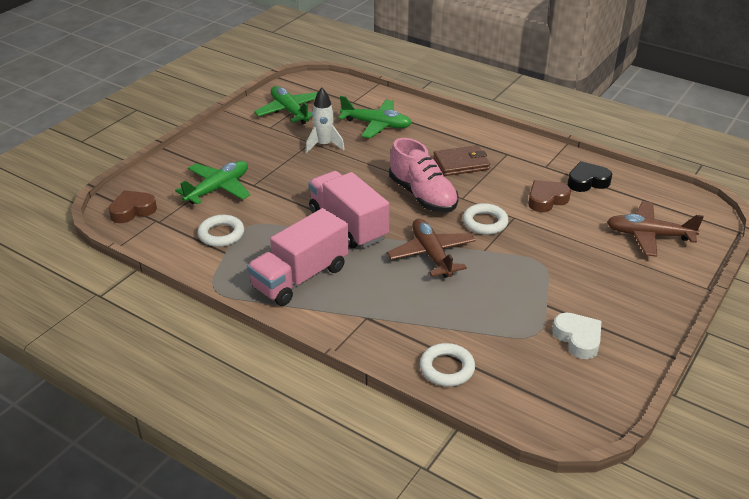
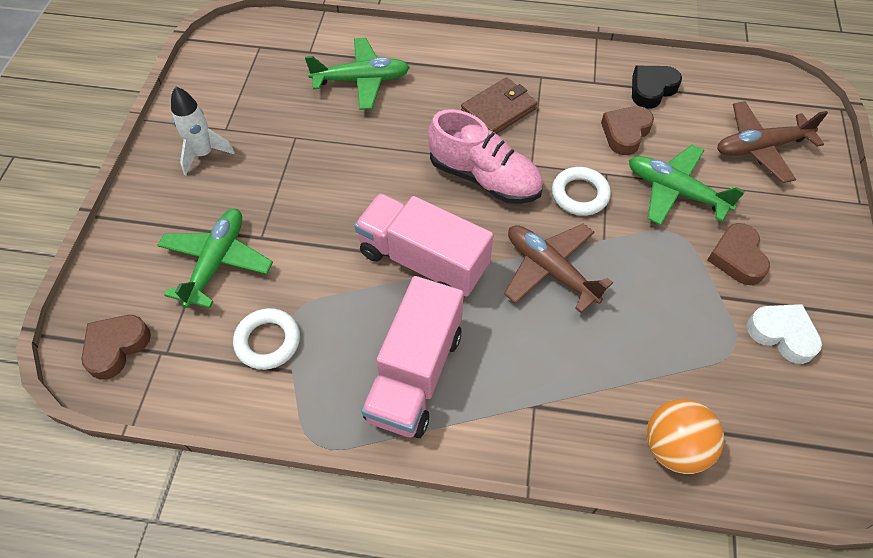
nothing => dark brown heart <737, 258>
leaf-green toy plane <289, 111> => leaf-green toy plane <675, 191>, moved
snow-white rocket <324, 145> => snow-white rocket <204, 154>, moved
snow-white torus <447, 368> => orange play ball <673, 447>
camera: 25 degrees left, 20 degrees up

---

- Goal of the exercise
Please output the data above exactly as given, omitting every picture.

- Reply to the task
nothing => dark brown heart <737, 258>
leaf-green toy plane <289, 111> => leaf-green toy plane <675, 191>, moved
snow-white rocket <324, 145> => snow-white rocket <204, 154>, moved
snow-white torus <447, 368> => orange play ball <673, 447>
camera: 25 degrees left, 20 degrees up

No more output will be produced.